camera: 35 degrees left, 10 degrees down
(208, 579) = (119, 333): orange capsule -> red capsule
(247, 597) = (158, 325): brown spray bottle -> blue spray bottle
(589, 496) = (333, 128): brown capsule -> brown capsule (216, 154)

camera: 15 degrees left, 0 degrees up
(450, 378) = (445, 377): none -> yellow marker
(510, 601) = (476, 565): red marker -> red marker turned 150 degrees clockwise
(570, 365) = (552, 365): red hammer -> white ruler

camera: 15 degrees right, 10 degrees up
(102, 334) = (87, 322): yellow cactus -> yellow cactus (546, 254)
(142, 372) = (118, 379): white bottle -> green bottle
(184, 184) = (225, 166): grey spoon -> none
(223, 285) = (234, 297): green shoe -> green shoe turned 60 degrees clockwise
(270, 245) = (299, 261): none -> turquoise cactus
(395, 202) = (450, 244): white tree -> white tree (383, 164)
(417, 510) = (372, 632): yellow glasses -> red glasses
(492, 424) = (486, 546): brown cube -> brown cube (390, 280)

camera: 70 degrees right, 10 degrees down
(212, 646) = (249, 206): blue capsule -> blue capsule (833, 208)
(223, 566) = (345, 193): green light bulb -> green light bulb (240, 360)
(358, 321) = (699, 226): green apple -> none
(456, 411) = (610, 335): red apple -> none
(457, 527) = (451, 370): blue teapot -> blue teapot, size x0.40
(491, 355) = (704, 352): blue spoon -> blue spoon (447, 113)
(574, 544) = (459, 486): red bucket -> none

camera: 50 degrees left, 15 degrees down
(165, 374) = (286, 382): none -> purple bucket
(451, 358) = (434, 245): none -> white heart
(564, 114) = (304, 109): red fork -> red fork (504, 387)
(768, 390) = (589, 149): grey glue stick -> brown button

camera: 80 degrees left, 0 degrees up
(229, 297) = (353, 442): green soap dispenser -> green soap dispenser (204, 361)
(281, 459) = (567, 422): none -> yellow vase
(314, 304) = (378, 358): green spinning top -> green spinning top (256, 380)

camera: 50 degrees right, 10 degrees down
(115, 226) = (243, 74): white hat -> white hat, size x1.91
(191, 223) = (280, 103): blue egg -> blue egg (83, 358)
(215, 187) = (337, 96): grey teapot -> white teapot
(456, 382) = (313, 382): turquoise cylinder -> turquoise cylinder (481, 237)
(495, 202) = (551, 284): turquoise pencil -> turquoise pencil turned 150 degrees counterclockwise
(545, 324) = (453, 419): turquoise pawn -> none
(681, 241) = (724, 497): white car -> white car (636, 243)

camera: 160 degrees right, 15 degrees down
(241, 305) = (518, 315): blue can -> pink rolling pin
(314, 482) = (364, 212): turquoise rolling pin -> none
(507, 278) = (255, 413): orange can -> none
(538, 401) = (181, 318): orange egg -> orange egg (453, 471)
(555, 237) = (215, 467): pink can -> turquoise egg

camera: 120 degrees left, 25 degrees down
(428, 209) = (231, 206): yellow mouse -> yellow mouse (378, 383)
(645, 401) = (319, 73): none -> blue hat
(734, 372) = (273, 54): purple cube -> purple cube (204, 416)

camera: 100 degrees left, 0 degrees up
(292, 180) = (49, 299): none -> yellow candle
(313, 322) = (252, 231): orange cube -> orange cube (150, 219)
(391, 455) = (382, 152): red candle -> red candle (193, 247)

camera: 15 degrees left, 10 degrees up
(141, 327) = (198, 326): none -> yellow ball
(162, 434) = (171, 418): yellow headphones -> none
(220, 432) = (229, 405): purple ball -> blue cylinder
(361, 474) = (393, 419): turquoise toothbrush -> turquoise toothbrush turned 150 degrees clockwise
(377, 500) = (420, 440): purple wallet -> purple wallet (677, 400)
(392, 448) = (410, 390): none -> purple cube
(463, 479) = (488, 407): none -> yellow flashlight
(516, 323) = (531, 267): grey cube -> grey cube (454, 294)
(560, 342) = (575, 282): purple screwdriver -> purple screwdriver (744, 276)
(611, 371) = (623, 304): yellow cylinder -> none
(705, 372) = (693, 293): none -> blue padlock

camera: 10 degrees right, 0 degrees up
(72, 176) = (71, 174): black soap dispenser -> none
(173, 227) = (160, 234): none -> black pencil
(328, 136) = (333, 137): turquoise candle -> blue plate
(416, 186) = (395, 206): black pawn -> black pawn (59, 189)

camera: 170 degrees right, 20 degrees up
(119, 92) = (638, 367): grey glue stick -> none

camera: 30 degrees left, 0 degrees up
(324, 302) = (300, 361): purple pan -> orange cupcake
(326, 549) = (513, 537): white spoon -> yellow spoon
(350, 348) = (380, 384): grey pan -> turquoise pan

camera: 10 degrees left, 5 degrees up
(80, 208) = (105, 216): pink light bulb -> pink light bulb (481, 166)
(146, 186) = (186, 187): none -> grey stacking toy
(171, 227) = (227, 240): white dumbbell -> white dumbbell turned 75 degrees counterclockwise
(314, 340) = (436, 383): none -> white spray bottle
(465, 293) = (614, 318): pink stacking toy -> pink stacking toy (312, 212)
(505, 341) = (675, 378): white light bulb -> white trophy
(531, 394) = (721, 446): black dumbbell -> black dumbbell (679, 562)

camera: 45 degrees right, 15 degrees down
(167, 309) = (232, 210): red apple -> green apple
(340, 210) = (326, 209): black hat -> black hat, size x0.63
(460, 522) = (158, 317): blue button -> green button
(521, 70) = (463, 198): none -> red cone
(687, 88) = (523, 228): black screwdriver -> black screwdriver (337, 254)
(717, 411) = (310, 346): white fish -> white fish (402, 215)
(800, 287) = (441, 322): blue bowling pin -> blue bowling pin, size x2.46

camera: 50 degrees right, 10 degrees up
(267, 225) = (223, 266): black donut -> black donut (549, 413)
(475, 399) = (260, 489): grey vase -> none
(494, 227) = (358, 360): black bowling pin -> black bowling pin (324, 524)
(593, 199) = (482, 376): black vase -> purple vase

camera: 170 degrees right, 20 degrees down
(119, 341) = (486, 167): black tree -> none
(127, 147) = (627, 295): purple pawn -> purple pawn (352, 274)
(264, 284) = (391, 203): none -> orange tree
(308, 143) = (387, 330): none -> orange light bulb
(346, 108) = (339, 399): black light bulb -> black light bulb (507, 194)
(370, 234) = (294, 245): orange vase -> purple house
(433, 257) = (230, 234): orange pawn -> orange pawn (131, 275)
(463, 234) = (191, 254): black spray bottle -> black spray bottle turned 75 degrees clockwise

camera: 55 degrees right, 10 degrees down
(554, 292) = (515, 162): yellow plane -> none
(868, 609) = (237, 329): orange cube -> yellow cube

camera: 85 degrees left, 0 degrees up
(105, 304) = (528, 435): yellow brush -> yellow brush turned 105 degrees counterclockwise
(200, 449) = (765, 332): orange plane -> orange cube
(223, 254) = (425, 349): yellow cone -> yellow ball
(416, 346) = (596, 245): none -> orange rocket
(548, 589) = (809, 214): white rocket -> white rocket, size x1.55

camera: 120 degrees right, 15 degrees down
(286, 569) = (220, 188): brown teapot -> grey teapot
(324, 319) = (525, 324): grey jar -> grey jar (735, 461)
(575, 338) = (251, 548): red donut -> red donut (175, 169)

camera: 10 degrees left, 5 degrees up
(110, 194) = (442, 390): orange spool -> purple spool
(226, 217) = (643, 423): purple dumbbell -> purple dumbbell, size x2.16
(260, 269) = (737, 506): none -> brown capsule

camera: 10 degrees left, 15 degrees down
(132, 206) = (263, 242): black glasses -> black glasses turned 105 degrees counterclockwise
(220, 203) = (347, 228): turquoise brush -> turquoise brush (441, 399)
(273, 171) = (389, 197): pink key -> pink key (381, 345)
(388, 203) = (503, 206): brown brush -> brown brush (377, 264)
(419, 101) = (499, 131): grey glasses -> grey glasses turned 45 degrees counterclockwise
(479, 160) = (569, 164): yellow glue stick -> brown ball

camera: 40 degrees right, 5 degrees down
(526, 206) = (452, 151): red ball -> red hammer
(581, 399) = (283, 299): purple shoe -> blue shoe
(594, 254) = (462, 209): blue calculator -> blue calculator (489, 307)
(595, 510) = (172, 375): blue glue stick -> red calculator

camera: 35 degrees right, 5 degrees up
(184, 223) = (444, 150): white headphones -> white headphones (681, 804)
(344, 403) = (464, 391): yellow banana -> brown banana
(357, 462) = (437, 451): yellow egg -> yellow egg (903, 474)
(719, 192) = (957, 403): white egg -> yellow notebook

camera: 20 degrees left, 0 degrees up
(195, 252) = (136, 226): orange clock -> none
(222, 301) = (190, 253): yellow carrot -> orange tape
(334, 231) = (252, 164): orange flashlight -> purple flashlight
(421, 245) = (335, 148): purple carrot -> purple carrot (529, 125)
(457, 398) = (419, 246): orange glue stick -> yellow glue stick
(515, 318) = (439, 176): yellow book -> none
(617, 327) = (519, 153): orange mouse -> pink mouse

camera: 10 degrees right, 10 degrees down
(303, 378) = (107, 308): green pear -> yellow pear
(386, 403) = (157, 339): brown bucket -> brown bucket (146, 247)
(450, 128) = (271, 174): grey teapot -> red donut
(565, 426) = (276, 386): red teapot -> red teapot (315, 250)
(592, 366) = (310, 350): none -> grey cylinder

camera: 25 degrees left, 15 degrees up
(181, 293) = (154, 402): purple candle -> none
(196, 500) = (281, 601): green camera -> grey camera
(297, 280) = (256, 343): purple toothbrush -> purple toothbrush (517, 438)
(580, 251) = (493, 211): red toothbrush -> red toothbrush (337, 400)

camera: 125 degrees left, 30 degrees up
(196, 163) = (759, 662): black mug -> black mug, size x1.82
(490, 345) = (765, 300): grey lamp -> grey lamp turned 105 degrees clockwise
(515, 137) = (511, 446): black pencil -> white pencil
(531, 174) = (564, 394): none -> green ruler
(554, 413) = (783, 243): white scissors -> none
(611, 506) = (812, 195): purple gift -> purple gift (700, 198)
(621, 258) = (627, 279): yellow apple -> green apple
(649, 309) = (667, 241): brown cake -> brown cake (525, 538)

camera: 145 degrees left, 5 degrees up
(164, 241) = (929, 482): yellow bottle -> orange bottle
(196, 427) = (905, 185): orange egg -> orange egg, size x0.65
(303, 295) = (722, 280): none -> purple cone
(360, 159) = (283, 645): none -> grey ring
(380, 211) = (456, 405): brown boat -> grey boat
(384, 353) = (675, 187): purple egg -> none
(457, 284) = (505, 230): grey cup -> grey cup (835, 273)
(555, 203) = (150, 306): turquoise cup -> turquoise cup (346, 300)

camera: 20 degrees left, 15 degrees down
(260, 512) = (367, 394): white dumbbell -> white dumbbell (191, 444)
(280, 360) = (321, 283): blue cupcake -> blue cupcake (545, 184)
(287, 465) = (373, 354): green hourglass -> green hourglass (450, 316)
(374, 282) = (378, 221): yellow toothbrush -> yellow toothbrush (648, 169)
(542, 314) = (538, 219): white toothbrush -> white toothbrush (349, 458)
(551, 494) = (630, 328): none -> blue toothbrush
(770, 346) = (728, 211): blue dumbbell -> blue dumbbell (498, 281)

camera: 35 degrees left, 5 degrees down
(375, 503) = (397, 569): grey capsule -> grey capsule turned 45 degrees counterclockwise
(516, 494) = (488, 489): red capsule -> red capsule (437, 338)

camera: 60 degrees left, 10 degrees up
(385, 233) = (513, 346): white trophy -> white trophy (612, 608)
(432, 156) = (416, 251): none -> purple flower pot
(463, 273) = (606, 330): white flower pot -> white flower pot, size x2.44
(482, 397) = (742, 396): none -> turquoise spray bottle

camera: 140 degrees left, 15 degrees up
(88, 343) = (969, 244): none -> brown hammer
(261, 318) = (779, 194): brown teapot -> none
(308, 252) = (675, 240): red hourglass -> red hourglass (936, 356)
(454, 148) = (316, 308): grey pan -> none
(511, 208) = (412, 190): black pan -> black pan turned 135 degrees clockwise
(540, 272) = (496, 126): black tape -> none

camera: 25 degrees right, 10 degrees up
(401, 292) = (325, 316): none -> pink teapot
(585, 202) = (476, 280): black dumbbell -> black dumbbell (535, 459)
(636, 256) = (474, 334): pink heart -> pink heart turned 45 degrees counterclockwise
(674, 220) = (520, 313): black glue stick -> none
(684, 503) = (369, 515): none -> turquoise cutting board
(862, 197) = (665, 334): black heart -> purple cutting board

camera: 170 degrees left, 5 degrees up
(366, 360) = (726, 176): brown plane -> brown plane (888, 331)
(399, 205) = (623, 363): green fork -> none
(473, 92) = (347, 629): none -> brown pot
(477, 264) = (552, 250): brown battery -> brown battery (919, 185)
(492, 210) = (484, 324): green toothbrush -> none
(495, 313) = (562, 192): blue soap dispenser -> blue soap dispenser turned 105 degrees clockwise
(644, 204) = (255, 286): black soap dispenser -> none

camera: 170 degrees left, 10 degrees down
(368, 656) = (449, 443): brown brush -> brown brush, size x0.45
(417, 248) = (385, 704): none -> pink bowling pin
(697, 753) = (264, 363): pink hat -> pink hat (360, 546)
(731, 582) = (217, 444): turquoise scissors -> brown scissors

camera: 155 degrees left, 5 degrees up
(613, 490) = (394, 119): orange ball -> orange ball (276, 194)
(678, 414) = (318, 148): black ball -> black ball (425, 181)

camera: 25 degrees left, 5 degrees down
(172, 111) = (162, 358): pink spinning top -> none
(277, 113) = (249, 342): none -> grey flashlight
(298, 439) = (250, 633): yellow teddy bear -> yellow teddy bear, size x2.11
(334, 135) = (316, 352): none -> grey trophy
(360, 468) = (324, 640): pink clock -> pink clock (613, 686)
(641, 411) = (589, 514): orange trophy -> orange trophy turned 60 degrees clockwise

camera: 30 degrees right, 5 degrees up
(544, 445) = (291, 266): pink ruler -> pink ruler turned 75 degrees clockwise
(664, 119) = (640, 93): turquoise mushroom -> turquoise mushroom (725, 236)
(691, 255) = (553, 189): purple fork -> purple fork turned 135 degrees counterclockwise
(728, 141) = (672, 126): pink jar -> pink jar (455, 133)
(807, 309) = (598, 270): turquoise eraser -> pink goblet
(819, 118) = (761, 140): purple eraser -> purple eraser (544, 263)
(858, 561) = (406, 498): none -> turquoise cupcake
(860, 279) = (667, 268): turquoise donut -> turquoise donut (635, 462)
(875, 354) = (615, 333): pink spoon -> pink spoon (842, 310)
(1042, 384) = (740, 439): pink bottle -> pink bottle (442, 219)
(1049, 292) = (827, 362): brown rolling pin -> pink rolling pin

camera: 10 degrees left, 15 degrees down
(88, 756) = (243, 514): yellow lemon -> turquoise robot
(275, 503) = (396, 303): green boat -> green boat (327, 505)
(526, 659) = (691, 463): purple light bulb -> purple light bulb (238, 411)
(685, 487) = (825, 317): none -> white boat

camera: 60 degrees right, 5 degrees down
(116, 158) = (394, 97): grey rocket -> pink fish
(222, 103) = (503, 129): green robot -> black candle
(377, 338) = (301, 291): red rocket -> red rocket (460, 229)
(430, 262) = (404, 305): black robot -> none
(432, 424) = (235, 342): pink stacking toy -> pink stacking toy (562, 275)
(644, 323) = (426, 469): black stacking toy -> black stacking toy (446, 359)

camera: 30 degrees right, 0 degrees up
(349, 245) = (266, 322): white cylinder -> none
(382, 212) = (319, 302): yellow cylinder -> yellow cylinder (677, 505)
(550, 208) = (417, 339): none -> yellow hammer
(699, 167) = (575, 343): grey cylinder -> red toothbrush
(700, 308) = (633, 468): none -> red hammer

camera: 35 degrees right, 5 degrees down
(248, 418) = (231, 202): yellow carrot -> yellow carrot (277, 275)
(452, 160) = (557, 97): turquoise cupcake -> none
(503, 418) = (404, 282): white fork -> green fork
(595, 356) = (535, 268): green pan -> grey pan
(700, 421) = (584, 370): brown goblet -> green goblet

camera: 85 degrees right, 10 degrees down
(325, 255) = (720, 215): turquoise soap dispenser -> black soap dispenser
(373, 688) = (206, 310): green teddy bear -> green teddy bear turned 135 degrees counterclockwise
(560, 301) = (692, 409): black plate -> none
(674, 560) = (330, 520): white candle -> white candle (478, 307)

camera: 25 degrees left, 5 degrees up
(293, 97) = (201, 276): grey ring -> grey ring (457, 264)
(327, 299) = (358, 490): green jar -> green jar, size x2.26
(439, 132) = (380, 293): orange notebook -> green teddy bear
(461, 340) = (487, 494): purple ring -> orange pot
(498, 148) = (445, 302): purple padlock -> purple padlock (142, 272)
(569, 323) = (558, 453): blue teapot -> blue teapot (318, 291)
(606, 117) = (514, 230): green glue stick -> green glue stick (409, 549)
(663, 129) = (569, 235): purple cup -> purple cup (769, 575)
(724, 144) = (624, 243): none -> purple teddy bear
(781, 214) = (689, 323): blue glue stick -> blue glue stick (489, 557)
::::
## [How to complete this task]
Within the data above, the span starting at the line containing "(862, 197) = (665, 334): black" and ending at the line containing "(644, 204) = (255, 286): black" is to be retyped exactly, with no other lines.

## [Result]
(862, 197) = (665, 334): black heart -> purple cutting board

camera: 170 degrees left, 5 degrees up
(366, 360) = (726, 176): brown plane -> brown plane (888, 331)
(399, 205) = (623, 363): green fork -> none
(473, 92) = (347, 629): none -> brown pot
(477, 264) = (552, 250): brown battery -> brown battery (919, 185)
(492, 210) = (484, 324): green toothbrush -> none
(495, 313) = (562, 192): blue soap dispenser -> blue soap dispenser turned 105 degrees clockwise
(644, 204) = (255, 286): black soap dispenser -> none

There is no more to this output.